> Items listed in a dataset

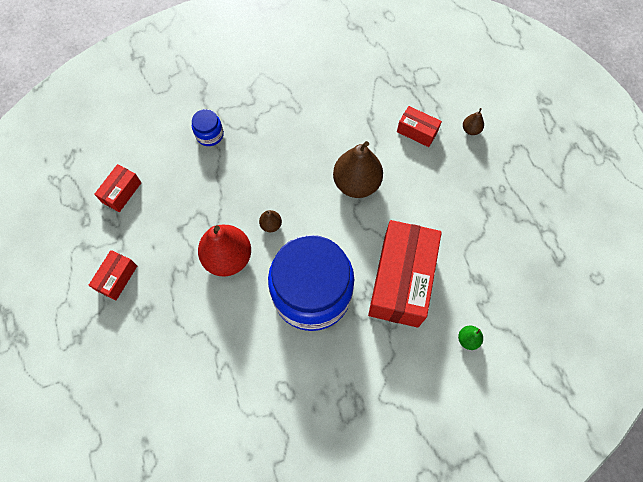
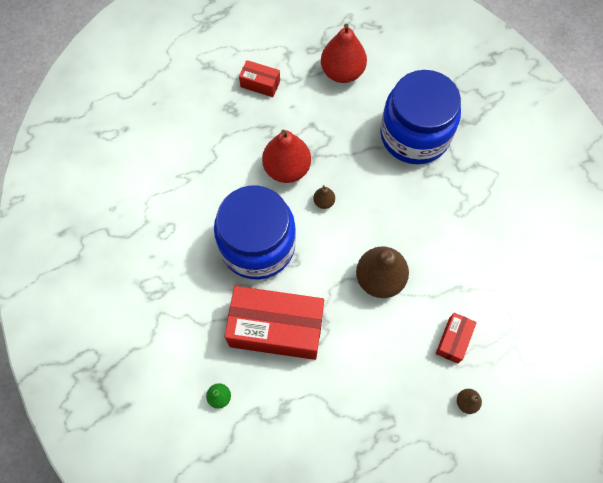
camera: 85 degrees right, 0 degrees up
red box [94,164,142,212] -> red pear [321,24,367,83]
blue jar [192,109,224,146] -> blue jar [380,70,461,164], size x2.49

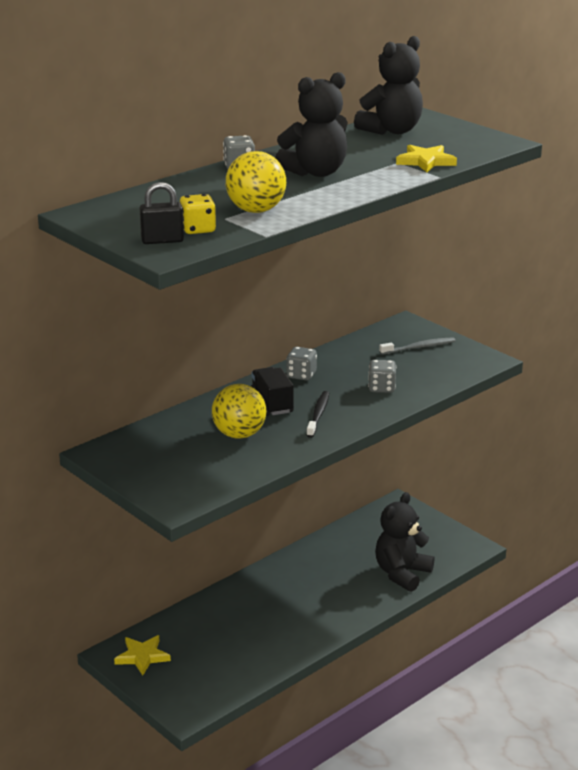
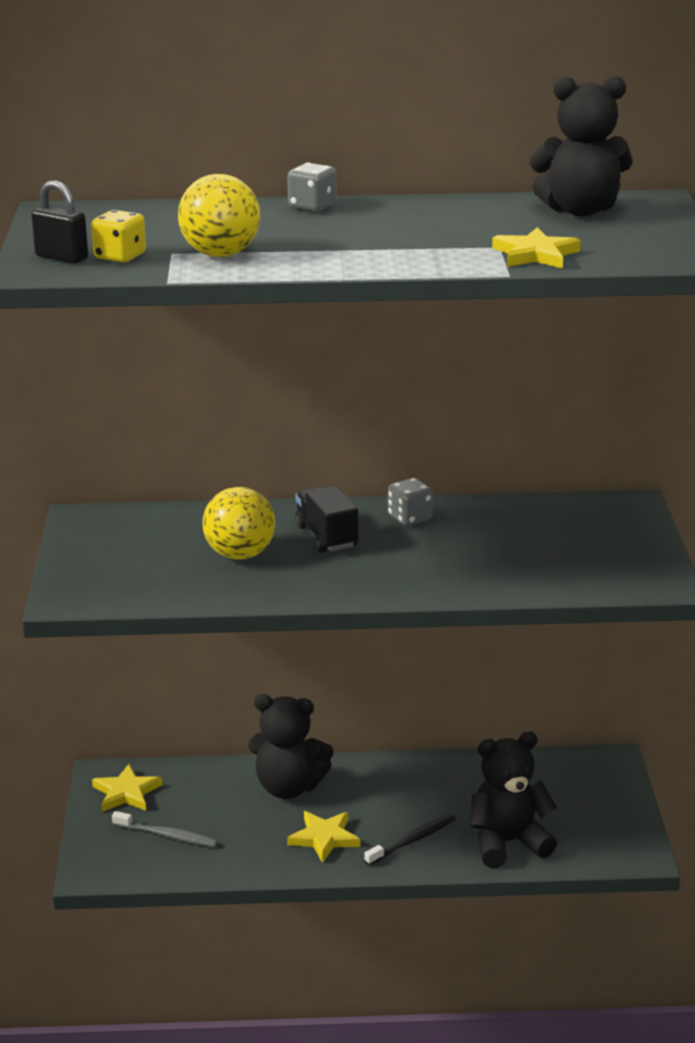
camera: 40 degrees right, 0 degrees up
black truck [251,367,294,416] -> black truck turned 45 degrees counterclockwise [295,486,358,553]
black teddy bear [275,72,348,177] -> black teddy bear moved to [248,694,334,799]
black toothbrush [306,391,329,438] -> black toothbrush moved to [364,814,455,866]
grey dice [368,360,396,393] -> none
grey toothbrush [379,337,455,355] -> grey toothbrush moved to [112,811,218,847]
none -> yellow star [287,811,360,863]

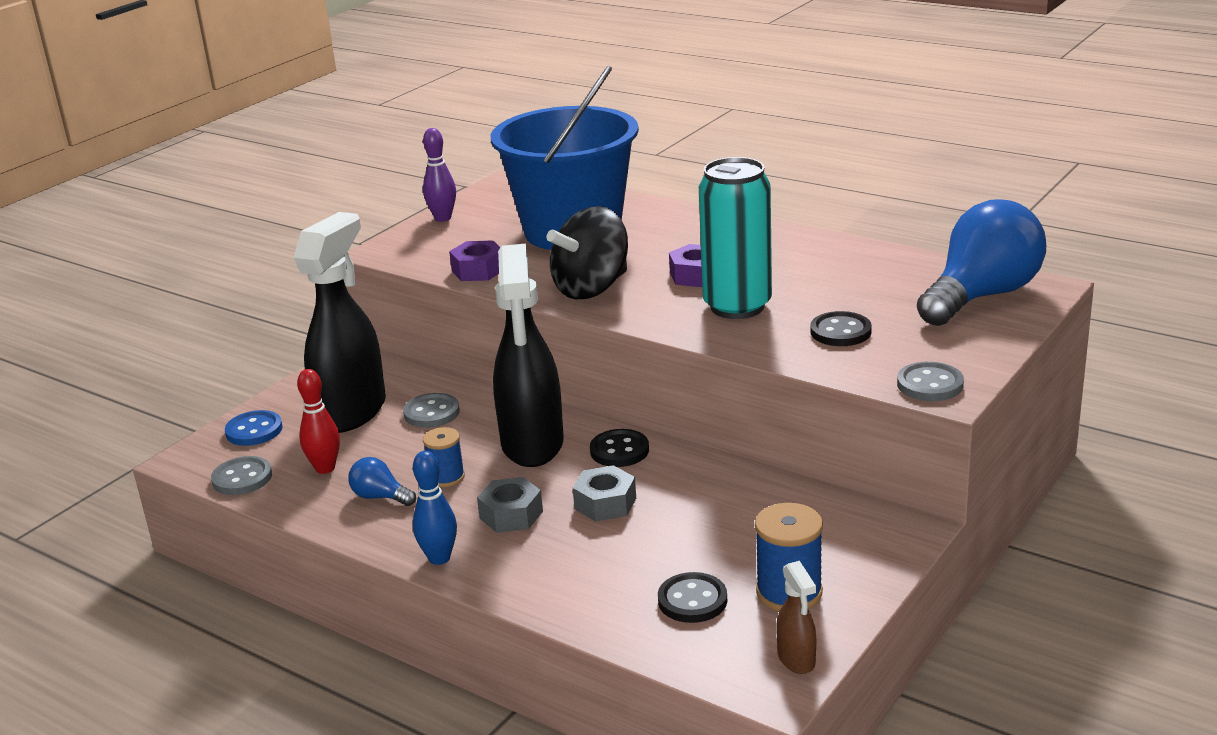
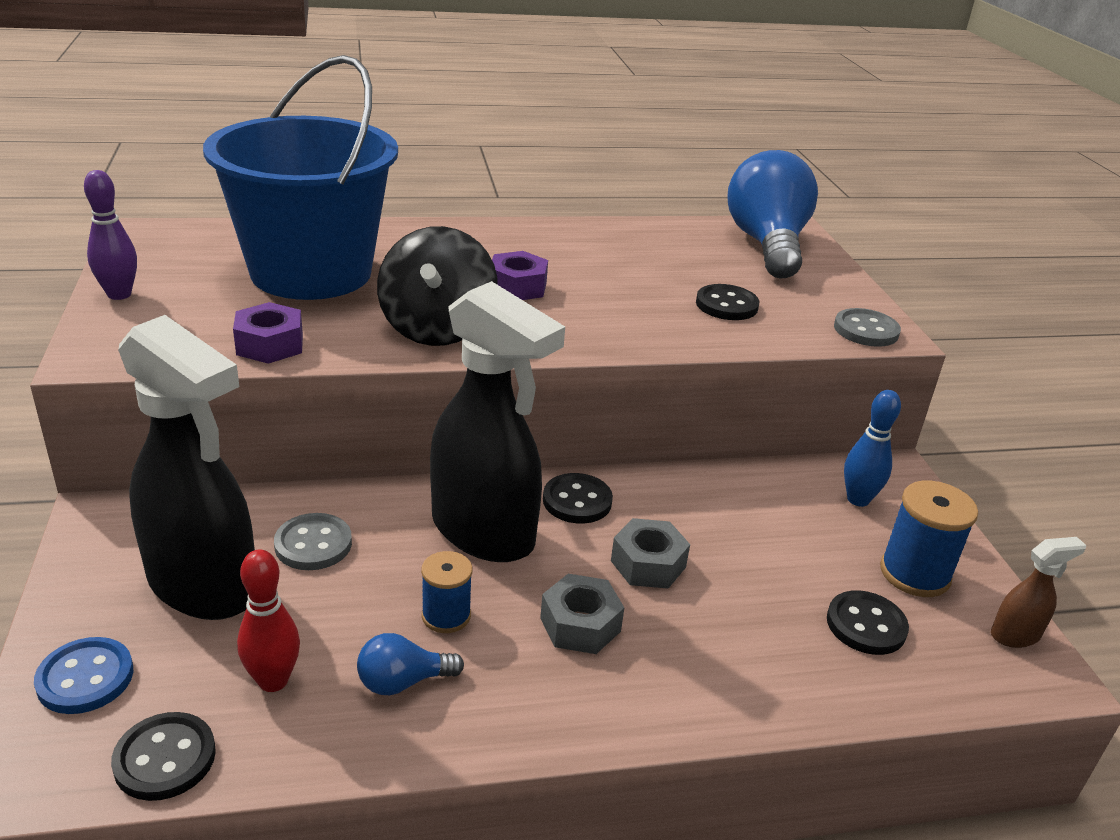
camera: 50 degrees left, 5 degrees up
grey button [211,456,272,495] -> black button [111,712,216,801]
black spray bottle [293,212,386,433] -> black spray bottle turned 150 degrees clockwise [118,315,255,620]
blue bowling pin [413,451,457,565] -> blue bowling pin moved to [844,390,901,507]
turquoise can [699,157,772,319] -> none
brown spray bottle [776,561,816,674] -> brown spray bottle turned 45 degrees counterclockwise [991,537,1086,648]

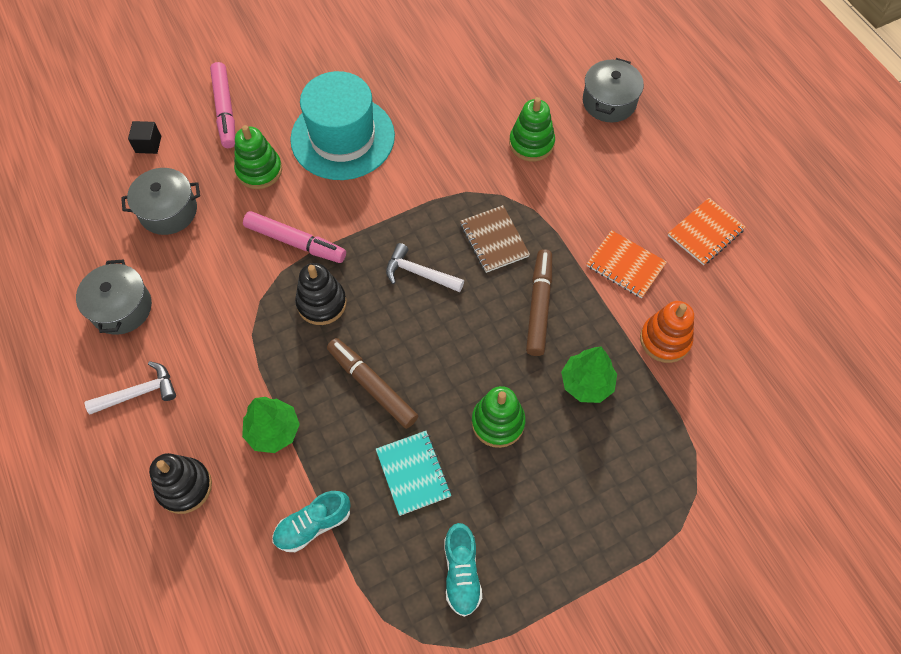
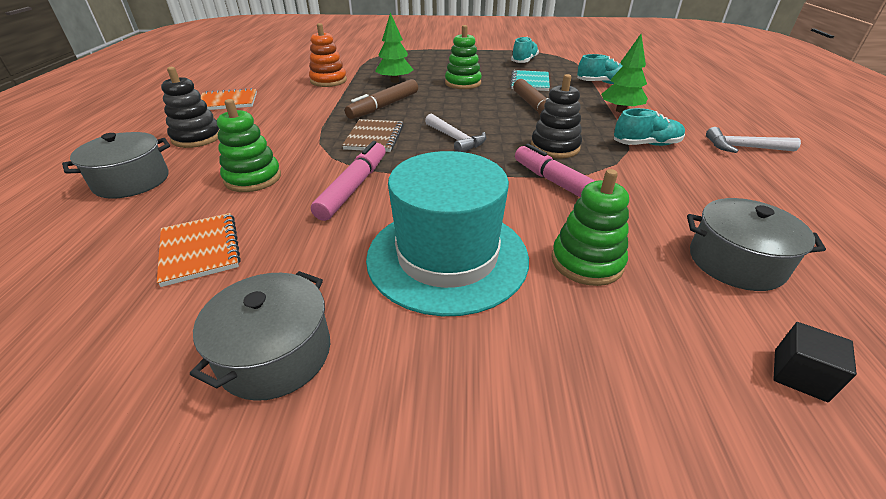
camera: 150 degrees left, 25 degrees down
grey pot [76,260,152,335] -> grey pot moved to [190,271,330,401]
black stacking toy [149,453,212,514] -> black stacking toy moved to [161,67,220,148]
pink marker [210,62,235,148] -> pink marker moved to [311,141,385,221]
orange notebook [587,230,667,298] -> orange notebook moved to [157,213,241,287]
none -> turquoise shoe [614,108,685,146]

> EXERCISE PROMPT
Copy out the lines starting at the one containing "black stacking toy [149,453,212,514]" and ending with the last line of the entries. Include nothing else.

> TASK OUTPUT
black stacking toy [149,453,212,514] -> black stacking toy moved to [161,67,220,148]
pink marker [210,62,235,148] -> pink marker moved to [311,141,385,221]
orange notebook [587,230,667,298] -> orange notebook moved to [157,213,241,287]
none -> turquoise shoe [614,108,685,146]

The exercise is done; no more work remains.